** START Data excerpts **
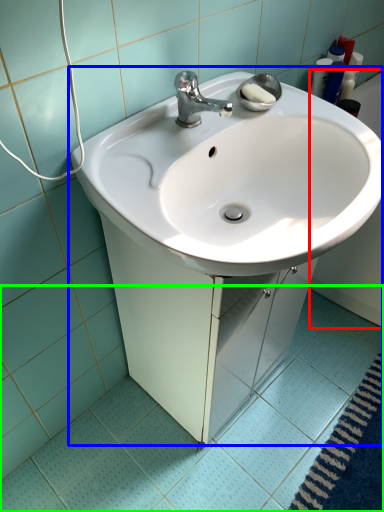
Question: Which is farther away from bath (highlighted by a red box)? sink (highlighted by a blue box) or ceramic tile (highlighted by a green box)?

Choices:
 (A) sink
 (B) ceramic tile

Answer: (A)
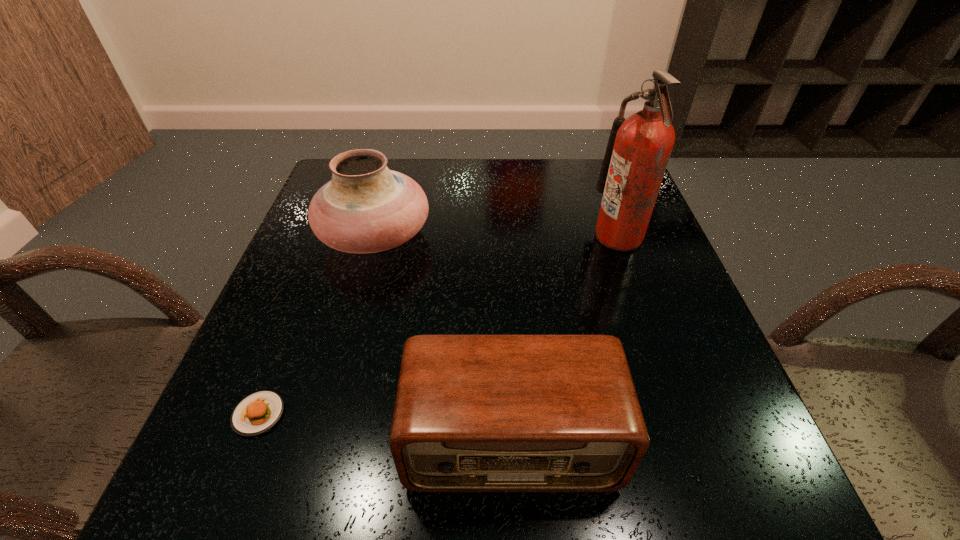
Locate an element on the screen. The height and width of the screenshot is (540, 960). vacant point that satisfies the following two spatial constraints: 1. on the front of the rightmost object near the operation label; 2. on the front panel of the third tallest object is located at coordinates (692, 442).

Where is `vacant position in the image that satisfies the following two spatial constraints: 1. on the back side of the food; 2. on the left side of the pottery`? vacant position in the image that satisfies the following two spatial constraints: 1. on the back side of the food; 2. on the left side of the pottery is located at coordinates (328, 237).

This screenshot has width=960, height=540. Identify the location of free location that satisfies the following two spatial constraints: 1. on the front of the tallest object near the operation label; 2. on the front panel of the radio receiver. (692, 442).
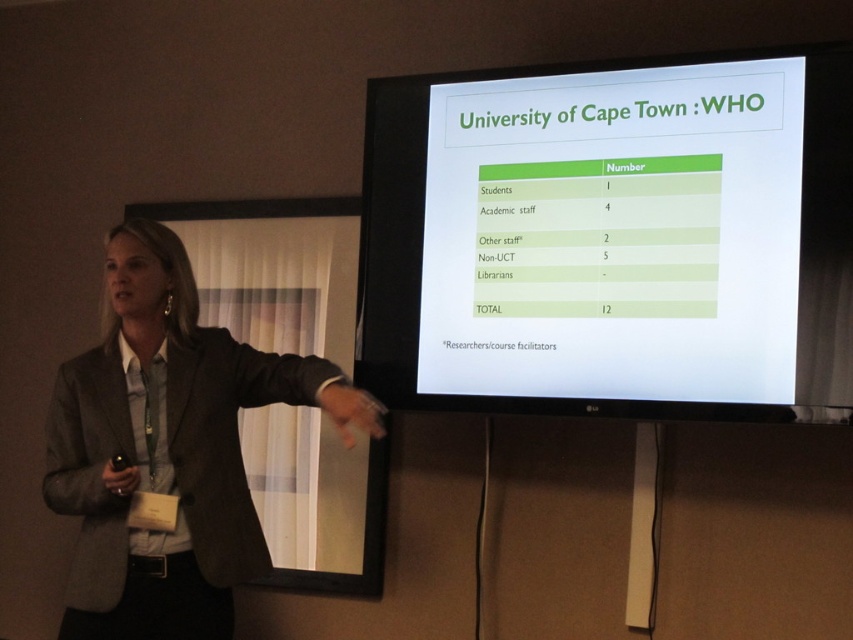
You are attending a presentation and notice the green matte projection screen at upper center and the gray fabric jacket at left. Which object takes up more visual space in the image?

The gray fabric jacket at left takes up more visual space than the green matte projection screen at upper center because the screen occupies less space than the jacket.

You are an attendee at the presentation and need to point to the screen during a question. Since you are standing to the left of the gray fabric jacket at left, can you easily reach the green matte projection screen at upper center with your right hand?

The green matte projection screen at upper center is wider than the gray fabric jacket at left, so yes, you can easily reach it with your right hand while standing to the left of the gray fabric jacket at left.

You are an attendee at a presentation and notice the green matte projection screen at upper center and the gray fabric jacket at left. Which object appears taller in the image?

The gray fabric jacket at left appears taller because the green matte projection screen at upper center is shorter than it.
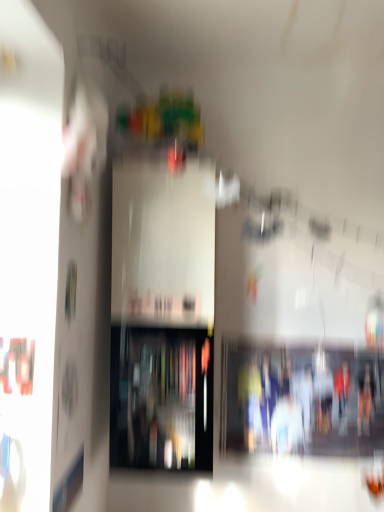
What is the approximate height of matte plastic shelf at center, which is the 1th shelf from right to left?

It is 22.25 inches.

Locate an element on the screen. The image size is (384, 512). matte plastic shelf at center, which appears as the 2th shelf when viewed from the left is located at coordinates (301, 400).

What do you see at coordinates (301, 400) in the screenshot? Image resolution: width=384 pixels, height=512 pixels. I see `matte plastic shelf at center, which is the 1th shelf from right to left` at bounding box center [301, 400].

From the picture: How much space does matte plastic shelf at center, which appears as the 2th shelf when viewed from the left, occupy horizontally?

The width of matte plastic shelf at center, which appears as the 2th shelf when viewed from the left, is 2.28 centimeters.

This screenshot has width=384, height=512. Find the location of `transparent glass shelf at center, which is counted as the 2th shelf, starting from the right`. transparent glass shelf at center, which is counted as the 2th shelf, starting from the right is located at coordinates (161, 398).

Image resolution: width=384 pixels, height=512 pixels. Describe the element at coordinates (161, 398) in the screenshot. I see `transparent glass shelf at center, placed as the 1th shelf when sorted from left to right` at that location.

Locate an element on the screen. This screenshot has width=384, height=512. matte plastic shelf at center, which is the 1th shelf from right to left is located at coordinates (301, 400).

Can you confirm if transparent glass shelf at center, which is counted as the 2th shelf, starting from the right, is positioned to the left of matte plastic shelf at center, which appears as the 2th shelf when viewed from the left?

Result: Yes.

Which object is more forward, transparent glass shelf at center, placed as the 1th shelf when sorted from left to right, or matte plastic shelf at center, which is the 1th shelf from right to left?

transparent glass shelf at center, placed as the 1th shelf when sorted from left to right, is in front.

Considering the positions of points (143, 350) and (284, 376), is point (143, 350) farther from camera compared to point (284, 376)?

No, it is in front of (284, 376).

From the image's perspective, which is below, transparent glass shelf at center, which is counted as the 2th shelf, starting from the right, or matte plastic shelf at center, which is the 1th shelf from right to left?

From the image's view, matte plastic shelf at center, which is the 1th shelf from right to left, is below.

From a real-world perspective, is transparent glass shelf at center, which is counted as the 2th shelf, starting from the right, physically below matte plastic shelf at center, which appears as the 2th shelf when viewed from the left?

No, from a real-world perspective, transparent glass shelf at center, which is counted as the 2th shelf, starting from the right, is not below matte plastic shelf at center, which appears as the 2th shelf when viewed from the left.

Considering the relative sizes of transparent glass shelf at center, placed as the 1th shelf when sorted from left to right, and matte plastic shelf at center, which is the 1th shelf from right to left, in the image provided, is transparent glass shelf at center, placed as the 1th shelf when sorted from left to right, wider than matte plastic shelf at center, which is the 1th shelf from right to left,?

Indeed, transparent glass shelf at center, placed as the 1th shelf when sorted from left to right, has a greater width compared to matte plastic shelf at center, which is the 1th shelf from right to left.

From the picture: Is transparent glass shelf at center, which is counted as the 2th shelf, starting from the right, shorter than matte plastic shelf at center, which appears as the 2th shelf when viewed from the left?

No.

Looking at this image, which of these two, transparent glass shelf at center, placed as the 1th shelf when sorted from left to right, or matte plastic shelf at center, which is the 1th shelf from right to left, is bigger?

Bigger between the two is transparent glass shelf at center, placed as the 1th shelf when sorted from left to right.

Is matte plastic shelf at center, which appears as the 2th shelf when viewed from the left, located within transparent glass shelf at center, which is counted as the 2th shelf, starting from the right?

No, matte plastic shelf at center, which appears as the 2th shelf when viewed from the left, is not a part of transparent glass shelf at center, which is counted as the 2th shelf, starting from the right.

Is the surface of transparent glass shelf at center, which is counted as the 2th shelf, starting from the right, in direct contact with matte plastic shelf at center, which is the 1th shelf from right to left?

No, transparent glass shelf at center, which is counted as the 2th shelf, starting from the right, is not in contact with matte plastic shelf at center, which is the 1th shelf from right to left.

Is transparent glass shelf at center, placed as the 1th shelf when sorted from left to right, aimed at matte plastic shelf at center, which is the 1th shelf from right to left?

A: No, transparent glass shelf at center, placed as the 1th shelf when sorted from left to right, is not turned towards matte plastic shelf at center, which is the 1th shelf from right to left.

Can you tell me how much transparent glass shelf at center, placed as the 1th shelf when sorted from left to right, and matte plastic shelf at center, which is the 1th shelf from right to left, differ in facing direction?

The angular difference between transparent glass shelf at center, placed as the 1th shelf when sorted from left to right, and matte plastic shelf at center, which is the 1th shelf from right to left, is 2.14 degrees.

Locate an element on the screen. shelf positioned vertically above the matte plastic shelf at center, which appears as the 2th shelf when viewed from the left (from a real-world perspective) is located at coordinates (161, 398).

Based on their positions, is matte plastic shelf at center, which is the 1th shelf from right to left, located to the left or right of transparent glass shelf at center, which is counted as the 2th shelf, starting from the right?

Clearly, matte plastic shelf at center, which is the 1th shelf from right to left, is on the right of transparent glass shelf at center, which is counted as the 2th shelf, starting from the right, in the image.

Is matte plastic shelf at center, which is the 1th shelf from right to left, in front of or behind transparent glass shelf at center, placed as the 1th shelf when sorted from left to right, in the image?

matte plastic shelf at center, which is the 1th shelf from right to left, is positioned farther from the viewer than transparent glass shelf at center, placed as the 1th shelf when sorted from left to right.

Is point (346, 446) positioned before point (119, 354)?

No.

From the image's perspective, which one is positioned lower, matte plastic shelf at center, which appears as the 2th shelf when viewed from the left, or transparent glass shelf at center, which is counted as the 2th shelf, starting from the right?

matte plastic shelf at center, which appears as the 2th shelf when viewed from the left, is shown below in the image.

From a real-world perspective, between matte plastic shelf at center, which is the 1th shelf from right to left, and transparent glass shelf at center, placed as the 1th shelf when sorted from left to right, who is vertically lower?

From a 3D spatial view, matte plastic shelf at center, which is the 1th shelf from right to left, is below.

Considering the relative sizes of matte plastic shelf at center, which appears as the 2th shelf when viewed from the left, and transparent glass shelf at center, placed as the 1th shelf when sorted from left to right, in the image provided, is matte plastic shelf at center, which appears as the 2th shelf when viewed from the left, wider than transparent glass shelf at center, placed as the 1th shelf when sorted from left to right,?

Incorrect, the width of matte plastic shelf at center, which appears as the 2th shelf when viewed from the left, does not surpass that of transparent glass shelf at center, placed as the 1th shelf when sorted from left to right.

Is matte plastic shelf at center, which appears as the 2th shelf when viewed from the left, taller than transparent glass shelf at center, placed as the 1th shelf when sorted from left to right?

No.

Which of these two, matte plastic shelf at center, which is the 1th shelf from right to left, or transparent glass shelf at center, which is counted as the 2th shelf, starting from the right, is smaller?

Smaller between the two is matte plastic shelf at center, which is the 1th shelf from right to left.

Is matte plastic shelf at center, which is the 1th shelf from right to left, outside of transparent glass shelf at center, placed as the 1th shelf when sorted from left to right?

Yes, matte plastic shelf at center, which is the 1th shelf from right to left, is outside of transparent glass shelf at center, placed as the 1th shelf when sorted from left to right.

Is matte plastic shelf at center, which is the 1th shelf from right to left, not close to transparent glass shelf at center, which is counted as the 2th shelf, starting from the right?

matte plastic shelf at center, which is the 1th shelf from right to left, is near transparent glass shelf at center, which is counted as the 2th shelf, starting from the right, not far away.

Could you tell me if matte plastic shelf at center, which is the 1th shelf from right to left, is turned towards transparent glass shelf at center, placed as the 1th shelf when sorted from left to right?

No, matte plastic shelf at center, which is the 1th shelf from right to left, is not facing towards transparent glass shelf at center, placed as the 1th shelf when sorted from left to right.

How many degrees apart are the facing directions of matte plastic shelf at center, which is the 1th shelf from right to left, and transparent glass shelf at center, placed as the 1th shelf when sorted from left to right?

2.14 degrees.

Find the location of `shelf on the left of the matte plastic shelf at center, which appears as the 2th shelf when viewed from the left`. shelf on the left of the matte plastic shelf at center, which appears as the 2th shelf when viewed from the left is located at coordinates (161, 398).

You are a GUI agent. You are given a task and a screenshot of the screen. Output one action in this format:
    pyautogui.click(x=<x>, y=<y>)
    Task: Click on the shelf that appears behind the transparent glass shelf at center, which is counted as the 2th shelf, starting from the right
    This screenshot has width=384, height=512.
    Given the screenshot: What is the action you would take?
    pyautogui.click(x=301, y=400)

Where is `shelf located in front of the matte plastic shelf at center, which appears as the 2th shelf when viewed from the left`? This screenshot has height=512, width=384. shelf located in front of the matte plastic shelf at center, which appears as the 2th shelf when viewed from the left is located at coordinates (161, 398).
** END Data excerpts **
Reproduce the records word for word from their beginning through the line that contains "Locate an element on the screen. The height", including that line, and leave the pictures out.

Question: Which is farther away from bath (highlighted by a red box)? sink (highlighted by a blue box) or ceramic tile (highlighted by a green box)?

Choices:
 (A) sink
 (B) ceramic tile

Answer: (A)
Locate an element on the screen. The height and width of the screenshot is (540, 960). vacant point that satisfies the following two spatial constraints: 1. on the front of the rightmost object near the operation label; 2. on the front panel of the third tallest object is located at coordinates (692, 442).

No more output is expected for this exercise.